Problem to work on: Count how many lines of the records contain the string "major", and reply with only that number.

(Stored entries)
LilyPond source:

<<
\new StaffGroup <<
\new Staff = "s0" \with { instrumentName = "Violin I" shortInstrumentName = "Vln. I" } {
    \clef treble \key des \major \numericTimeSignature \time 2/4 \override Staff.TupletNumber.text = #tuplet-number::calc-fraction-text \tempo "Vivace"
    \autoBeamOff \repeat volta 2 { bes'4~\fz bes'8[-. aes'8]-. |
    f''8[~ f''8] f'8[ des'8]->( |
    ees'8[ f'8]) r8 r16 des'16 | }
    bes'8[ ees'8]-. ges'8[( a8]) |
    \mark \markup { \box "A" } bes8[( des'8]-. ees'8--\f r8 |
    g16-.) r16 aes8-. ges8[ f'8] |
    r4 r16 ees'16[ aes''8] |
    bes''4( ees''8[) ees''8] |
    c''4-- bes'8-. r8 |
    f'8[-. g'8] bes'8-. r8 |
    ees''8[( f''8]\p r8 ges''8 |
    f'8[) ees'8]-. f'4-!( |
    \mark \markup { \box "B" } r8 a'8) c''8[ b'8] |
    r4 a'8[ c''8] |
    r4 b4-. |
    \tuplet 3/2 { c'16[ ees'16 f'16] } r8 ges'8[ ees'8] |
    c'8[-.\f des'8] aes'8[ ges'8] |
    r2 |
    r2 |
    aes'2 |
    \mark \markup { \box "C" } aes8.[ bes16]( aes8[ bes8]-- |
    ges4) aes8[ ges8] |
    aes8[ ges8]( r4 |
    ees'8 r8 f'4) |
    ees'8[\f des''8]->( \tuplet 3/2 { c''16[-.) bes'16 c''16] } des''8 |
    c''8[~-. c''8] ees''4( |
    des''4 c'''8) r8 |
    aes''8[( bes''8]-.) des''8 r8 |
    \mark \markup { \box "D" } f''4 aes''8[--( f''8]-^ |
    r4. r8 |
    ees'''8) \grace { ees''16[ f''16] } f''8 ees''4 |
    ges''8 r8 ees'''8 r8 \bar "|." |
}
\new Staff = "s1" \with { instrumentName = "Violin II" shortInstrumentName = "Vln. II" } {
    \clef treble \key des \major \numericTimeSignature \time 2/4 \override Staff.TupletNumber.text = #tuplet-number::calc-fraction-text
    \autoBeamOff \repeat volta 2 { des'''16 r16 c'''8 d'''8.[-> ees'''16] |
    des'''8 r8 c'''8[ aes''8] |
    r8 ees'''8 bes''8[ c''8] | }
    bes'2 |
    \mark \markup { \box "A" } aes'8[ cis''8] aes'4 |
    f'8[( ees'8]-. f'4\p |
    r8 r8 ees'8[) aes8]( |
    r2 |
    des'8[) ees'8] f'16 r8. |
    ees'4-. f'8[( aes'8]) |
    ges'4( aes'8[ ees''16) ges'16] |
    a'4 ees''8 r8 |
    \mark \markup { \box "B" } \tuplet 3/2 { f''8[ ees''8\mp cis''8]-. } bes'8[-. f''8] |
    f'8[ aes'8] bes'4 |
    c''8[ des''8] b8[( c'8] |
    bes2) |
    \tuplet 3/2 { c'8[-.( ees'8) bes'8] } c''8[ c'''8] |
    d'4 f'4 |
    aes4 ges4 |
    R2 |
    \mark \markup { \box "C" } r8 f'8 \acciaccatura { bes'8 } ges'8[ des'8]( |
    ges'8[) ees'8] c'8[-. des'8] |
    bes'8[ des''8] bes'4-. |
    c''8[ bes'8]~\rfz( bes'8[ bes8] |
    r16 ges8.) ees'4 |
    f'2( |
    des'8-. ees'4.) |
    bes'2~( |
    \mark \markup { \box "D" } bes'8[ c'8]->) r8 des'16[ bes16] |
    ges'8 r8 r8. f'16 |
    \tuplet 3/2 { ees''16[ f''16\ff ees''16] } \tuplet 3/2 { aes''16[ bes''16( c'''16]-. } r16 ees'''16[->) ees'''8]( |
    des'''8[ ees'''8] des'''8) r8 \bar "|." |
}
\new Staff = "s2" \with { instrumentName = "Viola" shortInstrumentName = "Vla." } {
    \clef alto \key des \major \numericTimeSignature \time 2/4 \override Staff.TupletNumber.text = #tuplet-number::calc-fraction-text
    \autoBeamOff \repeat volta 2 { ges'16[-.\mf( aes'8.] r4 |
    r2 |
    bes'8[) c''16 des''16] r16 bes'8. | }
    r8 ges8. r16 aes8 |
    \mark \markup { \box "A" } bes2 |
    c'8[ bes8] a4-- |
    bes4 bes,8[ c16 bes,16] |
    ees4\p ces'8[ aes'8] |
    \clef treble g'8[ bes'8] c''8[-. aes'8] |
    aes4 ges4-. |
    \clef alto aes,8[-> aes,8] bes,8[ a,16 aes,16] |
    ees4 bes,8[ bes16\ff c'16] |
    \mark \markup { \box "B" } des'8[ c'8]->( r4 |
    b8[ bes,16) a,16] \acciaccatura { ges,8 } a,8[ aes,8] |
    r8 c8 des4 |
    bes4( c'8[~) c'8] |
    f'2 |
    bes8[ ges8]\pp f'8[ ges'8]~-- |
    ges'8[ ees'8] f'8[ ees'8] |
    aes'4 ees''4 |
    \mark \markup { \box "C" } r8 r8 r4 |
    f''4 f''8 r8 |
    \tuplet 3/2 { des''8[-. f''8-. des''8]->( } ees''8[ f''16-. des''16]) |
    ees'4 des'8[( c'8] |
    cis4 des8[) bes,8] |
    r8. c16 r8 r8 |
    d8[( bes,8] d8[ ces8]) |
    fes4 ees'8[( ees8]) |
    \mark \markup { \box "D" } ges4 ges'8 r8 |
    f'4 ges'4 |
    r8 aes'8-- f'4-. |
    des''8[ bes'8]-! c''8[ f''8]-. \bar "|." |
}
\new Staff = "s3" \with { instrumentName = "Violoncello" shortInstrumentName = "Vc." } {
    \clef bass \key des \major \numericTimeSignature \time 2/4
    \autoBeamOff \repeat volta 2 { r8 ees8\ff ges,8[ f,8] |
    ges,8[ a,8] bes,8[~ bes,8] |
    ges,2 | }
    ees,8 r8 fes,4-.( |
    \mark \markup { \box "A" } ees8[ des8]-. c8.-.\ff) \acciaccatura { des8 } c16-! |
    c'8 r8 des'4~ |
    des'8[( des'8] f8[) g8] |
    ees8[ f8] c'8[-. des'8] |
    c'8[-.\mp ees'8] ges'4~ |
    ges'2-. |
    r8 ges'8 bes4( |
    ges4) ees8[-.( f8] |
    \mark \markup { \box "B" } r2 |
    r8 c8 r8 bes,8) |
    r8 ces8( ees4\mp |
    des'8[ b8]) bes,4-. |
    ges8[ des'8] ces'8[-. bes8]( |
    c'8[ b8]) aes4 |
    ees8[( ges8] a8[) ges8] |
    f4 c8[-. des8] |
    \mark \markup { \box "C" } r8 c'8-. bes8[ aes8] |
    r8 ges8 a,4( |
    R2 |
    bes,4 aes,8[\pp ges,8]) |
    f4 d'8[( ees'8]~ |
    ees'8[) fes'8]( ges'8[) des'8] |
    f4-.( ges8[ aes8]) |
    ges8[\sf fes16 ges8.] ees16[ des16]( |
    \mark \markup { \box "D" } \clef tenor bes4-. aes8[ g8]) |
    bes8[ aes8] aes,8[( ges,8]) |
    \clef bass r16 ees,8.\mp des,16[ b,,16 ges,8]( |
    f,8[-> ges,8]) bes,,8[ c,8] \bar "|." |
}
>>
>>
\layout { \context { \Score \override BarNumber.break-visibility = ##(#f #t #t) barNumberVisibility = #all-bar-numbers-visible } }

Problem solution: 4